Data for analysis START
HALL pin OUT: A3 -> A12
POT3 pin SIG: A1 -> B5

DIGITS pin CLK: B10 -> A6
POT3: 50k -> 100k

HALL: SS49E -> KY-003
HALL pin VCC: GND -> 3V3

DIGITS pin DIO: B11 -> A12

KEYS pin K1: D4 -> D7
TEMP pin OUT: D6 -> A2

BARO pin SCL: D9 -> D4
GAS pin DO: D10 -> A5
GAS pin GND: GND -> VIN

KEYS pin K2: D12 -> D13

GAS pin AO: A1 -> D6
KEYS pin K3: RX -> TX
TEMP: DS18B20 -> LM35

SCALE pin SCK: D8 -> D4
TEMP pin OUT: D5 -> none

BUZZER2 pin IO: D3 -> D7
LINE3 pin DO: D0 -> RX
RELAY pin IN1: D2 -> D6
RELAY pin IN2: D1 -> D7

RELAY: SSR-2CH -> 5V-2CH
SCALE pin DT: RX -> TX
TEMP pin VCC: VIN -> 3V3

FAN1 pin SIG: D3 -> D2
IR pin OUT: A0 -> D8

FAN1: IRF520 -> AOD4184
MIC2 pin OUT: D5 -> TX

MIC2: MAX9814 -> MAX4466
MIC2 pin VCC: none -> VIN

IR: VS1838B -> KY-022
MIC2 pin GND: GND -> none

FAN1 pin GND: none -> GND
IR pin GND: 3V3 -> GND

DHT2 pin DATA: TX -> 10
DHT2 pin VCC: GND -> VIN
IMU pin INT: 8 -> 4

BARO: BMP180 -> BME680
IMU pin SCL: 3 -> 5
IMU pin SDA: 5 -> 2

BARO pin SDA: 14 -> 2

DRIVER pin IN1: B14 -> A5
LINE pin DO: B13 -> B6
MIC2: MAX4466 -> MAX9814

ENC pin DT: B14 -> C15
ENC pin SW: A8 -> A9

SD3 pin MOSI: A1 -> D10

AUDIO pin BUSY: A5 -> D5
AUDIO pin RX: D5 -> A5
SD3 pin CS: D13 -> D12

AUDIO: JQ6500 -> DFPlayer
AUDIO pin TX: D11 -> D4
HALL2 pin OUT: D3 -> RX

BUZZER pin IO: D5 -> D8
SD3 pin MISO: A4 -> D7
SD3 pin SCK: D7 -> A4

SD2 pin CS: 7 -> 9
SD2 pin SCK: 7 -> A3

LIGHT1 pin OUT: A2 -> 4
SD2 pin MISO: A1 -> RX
Data for analysis END
[Your goal]
Your task is to transcribe, with no changes, only the lines of the listing above that lie between the line holding "DIGITS pin CLK: B10 -> A6" and the line holding "RELAY pin IN2: D1 -> D7", inclusive.

[Result of this exercise]
DIGITS pin CLK: B10 -> A6
POT3: 50k -> 100k

HALL: SS49E -> KY-003
HALL pin VCC: GND -> 3V3

DIGITS pin DIO: B11 -> A12

KEYS pin K1: D4 -> D7
TEMP pin OUT: D6 -> A2

BARO pin SCL: D9 -> D4
GAS pin DO: D10 -> A5
GAS pin GND: GND -> VIN

KEYS pin K2: D12 -> D13

GAS pin AO: A1 -> D6
KEYS pin K3: RX -> TX
TEMP: DS18B20 -> LM35

SCALE pin SCK: D8 -> D4
TEMP pin OUT: D5 -> none

BUZZER2 pin IO: D3 -> D7
LINE3 pin DO: D0 -> RX
RELAY pin IN1: D2 -> D6
RELAY pin IN2: D1 -> D7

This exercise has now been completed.